# [Directions for this task]
From the records below, transcribe exactly the lines that begin at the line with "pink rectangle at" and end at the line with "cyan star at", both included.

# [Colored shape movement records]
============================================================

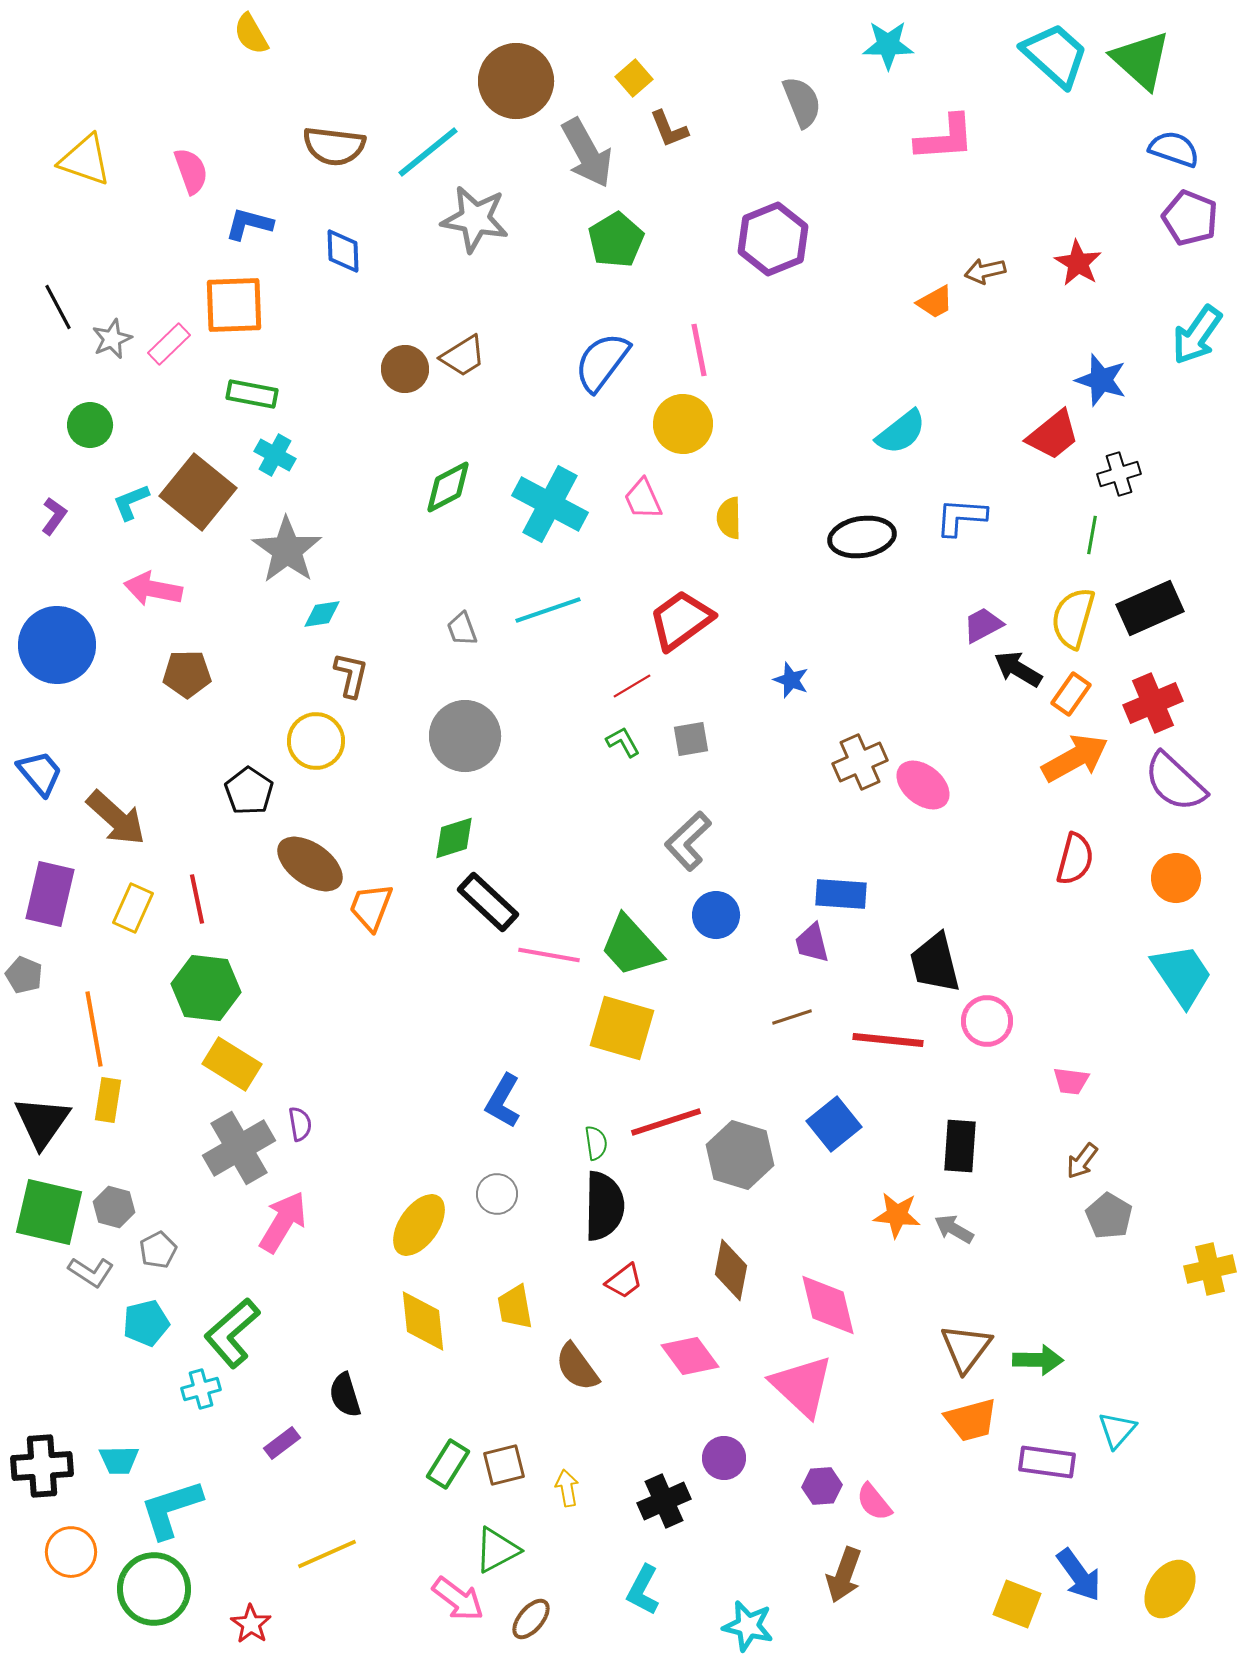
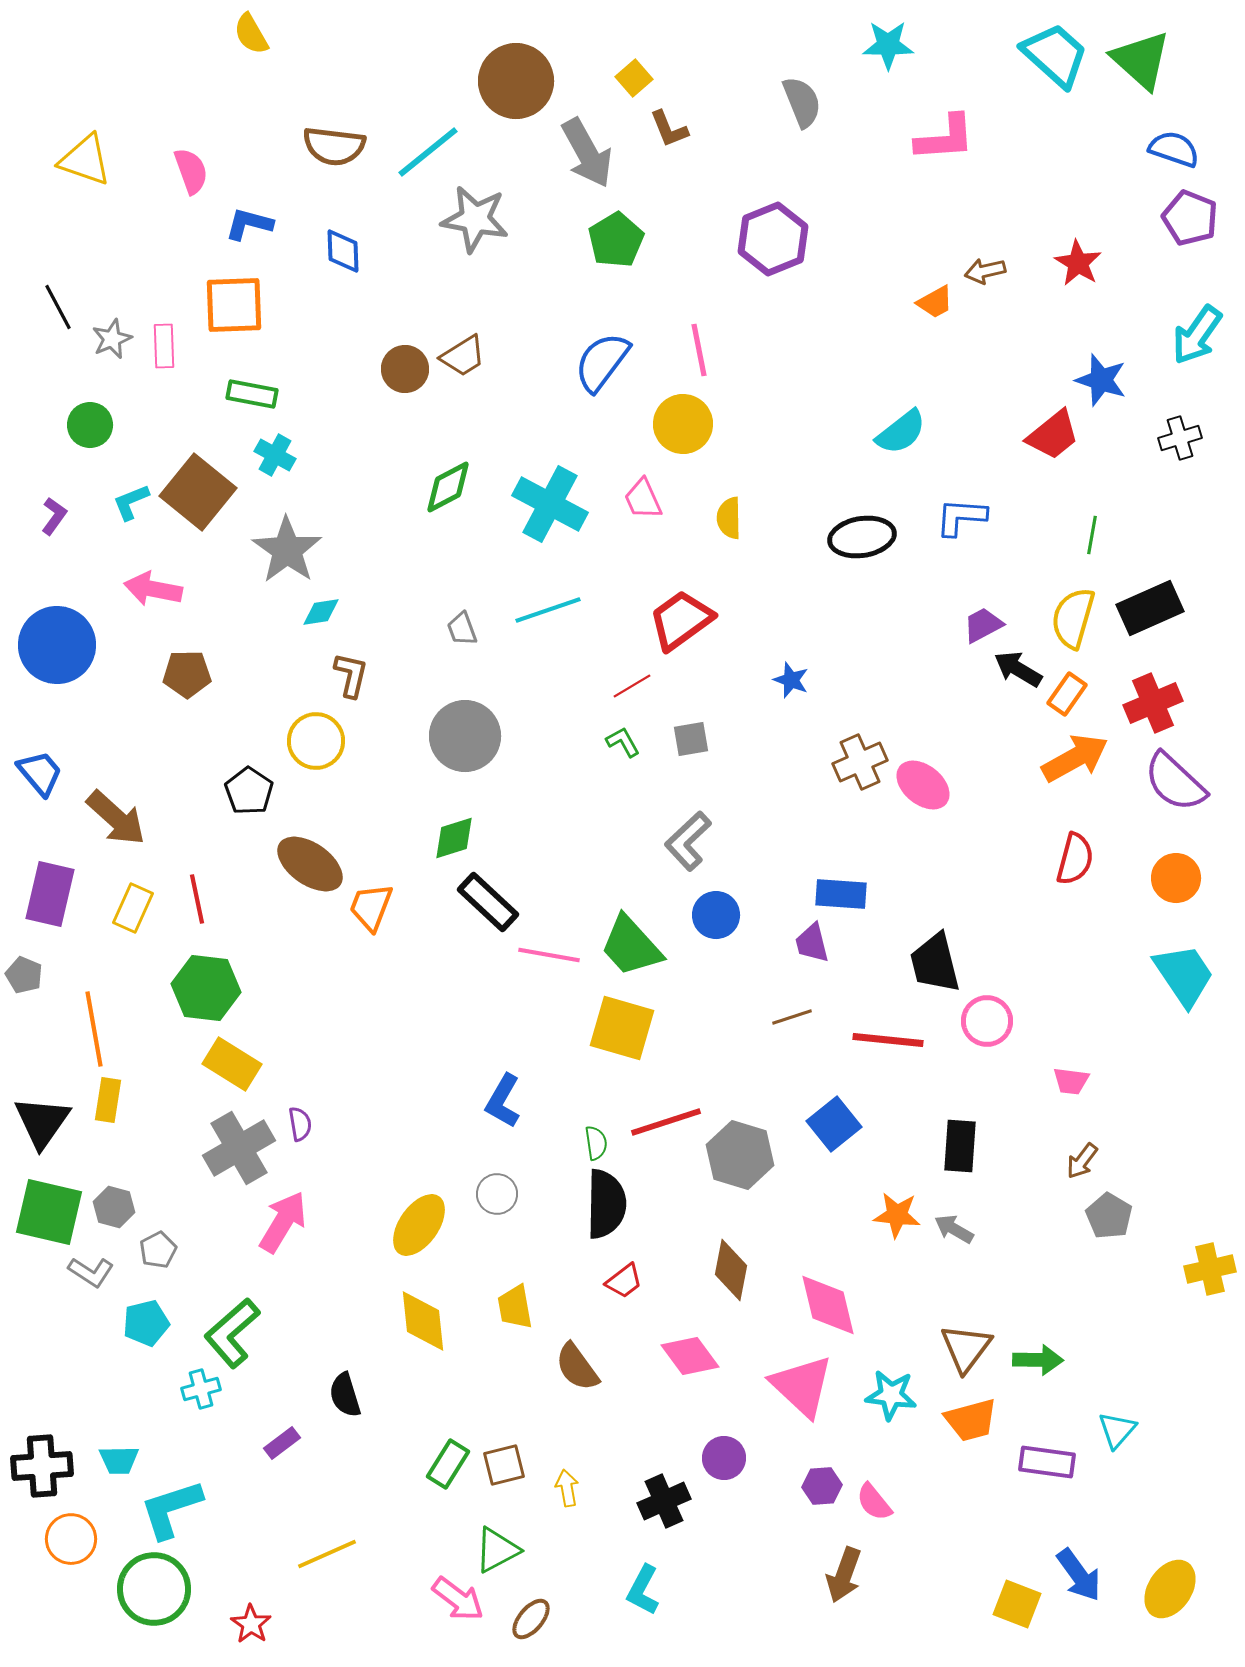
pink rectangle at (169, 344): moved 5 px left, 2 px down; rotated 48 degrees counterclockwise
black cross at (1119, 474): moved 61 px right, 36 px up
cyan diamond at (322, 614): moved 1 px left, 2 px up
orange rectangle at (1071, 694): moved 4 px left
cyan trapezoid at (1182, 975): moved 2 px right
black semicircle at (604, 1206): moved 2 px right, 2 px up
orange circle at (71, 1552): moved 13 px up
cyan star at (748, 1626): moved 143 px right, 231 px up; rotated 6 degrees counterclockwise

============================================================

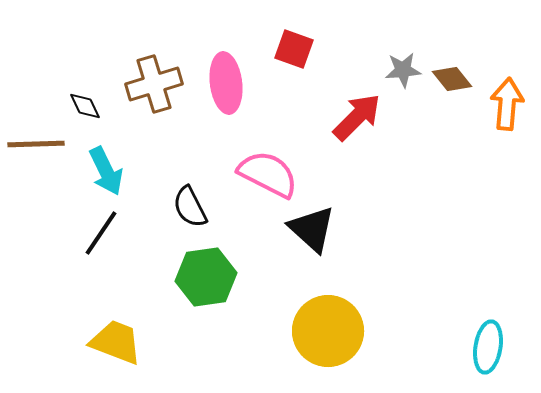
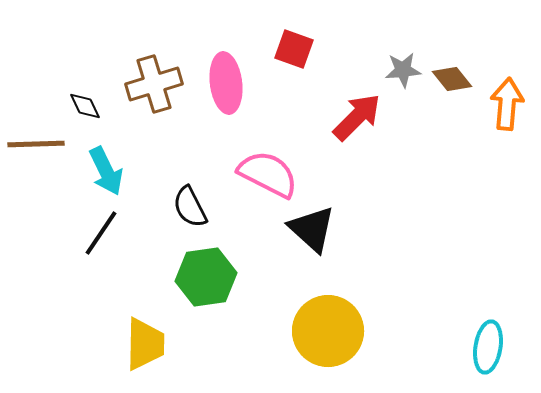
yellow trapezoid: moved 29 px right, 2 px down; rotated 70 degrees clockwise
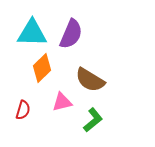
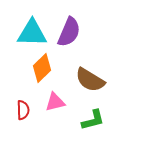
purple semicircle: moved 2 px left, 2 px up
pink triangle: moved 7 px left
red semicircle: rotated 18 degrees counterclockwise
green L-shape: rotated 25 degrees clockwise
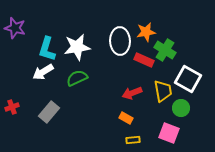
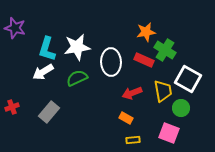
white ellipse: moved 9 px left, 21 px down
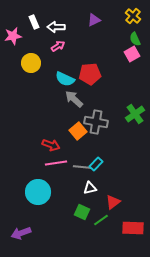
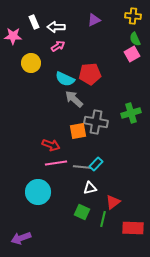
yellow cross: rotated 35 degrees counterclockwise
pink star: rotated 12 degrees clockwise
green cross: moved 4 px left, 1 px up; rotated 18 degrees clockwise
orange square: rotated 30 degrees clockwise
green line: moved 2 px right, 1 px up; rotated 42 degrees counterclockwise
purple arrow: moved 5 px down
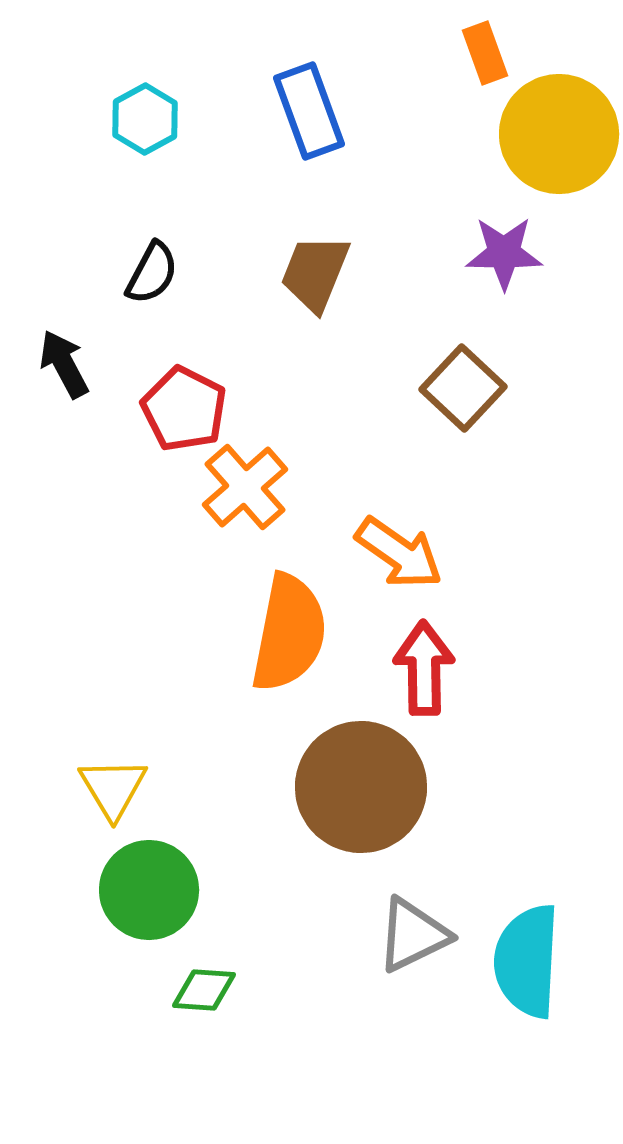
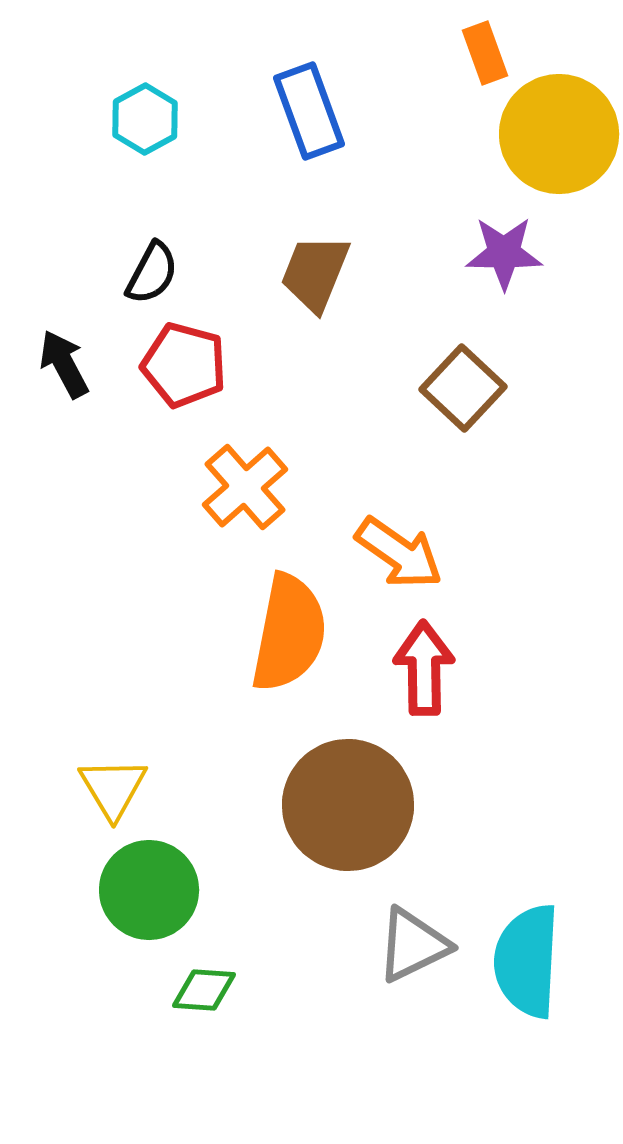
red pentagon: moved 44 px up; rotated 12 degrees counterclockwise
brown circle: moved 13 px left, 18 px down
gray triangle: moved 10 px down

============================================================

# [Task output]
pink rectangle at (169, 344): moved 5 px left, 2 px down; rotated 48 degrees counterclockwise
black cross at (1119, 474): moved 61 px right, 36 px up
cyan diamond at (322, 614): moved 1 px left, 2 px up
orange rectangle at (1071, 694): moved 4 px left
cyan trapezoid at (1182, 975): moved 2 px right
black semicircle at (604, 1206): moved 2 px right, 2 px up
orange circle at (71, 1552): moved 13 px up
cyan star at (748, 1626): moved 143 px right, 231 px up; rotated 6 degrees counterclockwise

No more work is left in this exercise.